*** Opening of Entries supplied ***
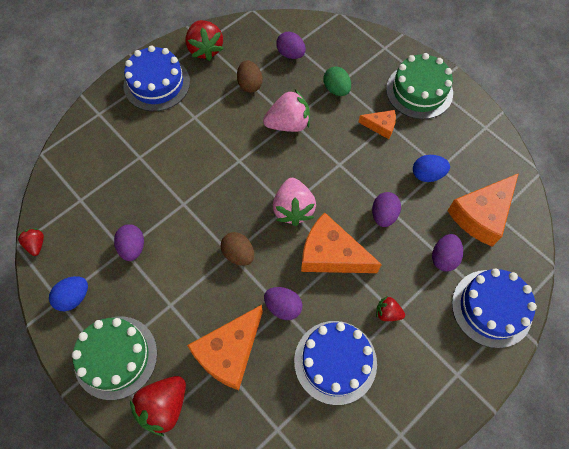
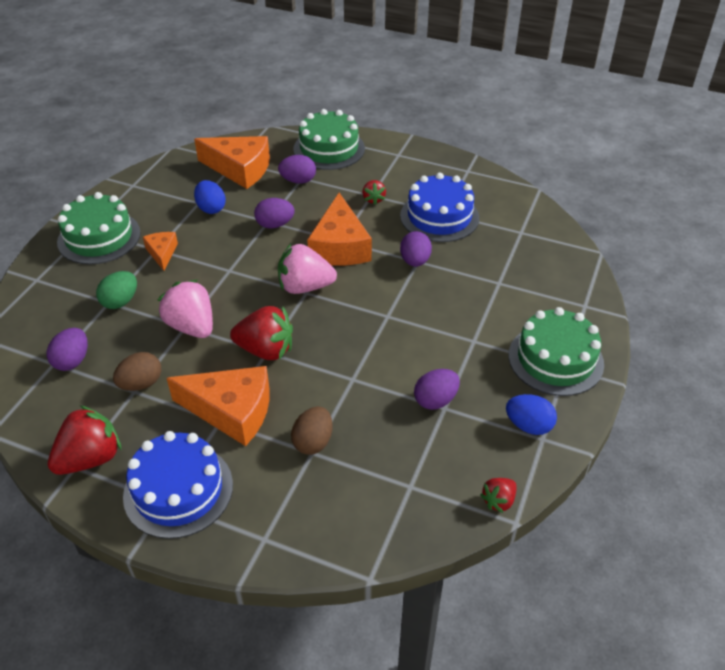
camera: 115 degrees left, 20 degrees down
(164, 406) = (565, 305): red strawberry -> red strawberry (266, 350)
(229, 352) = (484, 281): orange cheese -> orange cheese (232, 411)
(238, 254) = (383, 310): brown egg -> brown egg (313, 442)
(293, 209) = (305, 287): pink strawberry -> pink strawberry turned 150 degrees counterclockwise
(491, 308) = (329, 149): blue cake -> green cake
*** Close of Entries supplied ***
■ Exercise aim ■
Which lines above include the word "degrees"? Return each one.

■ Solution ■
camera: 115 degrees left, 20 degrees down
(293, 209) = (305, 287): pink strawberry -> pink strawberry turned 150 degrees counterclockwise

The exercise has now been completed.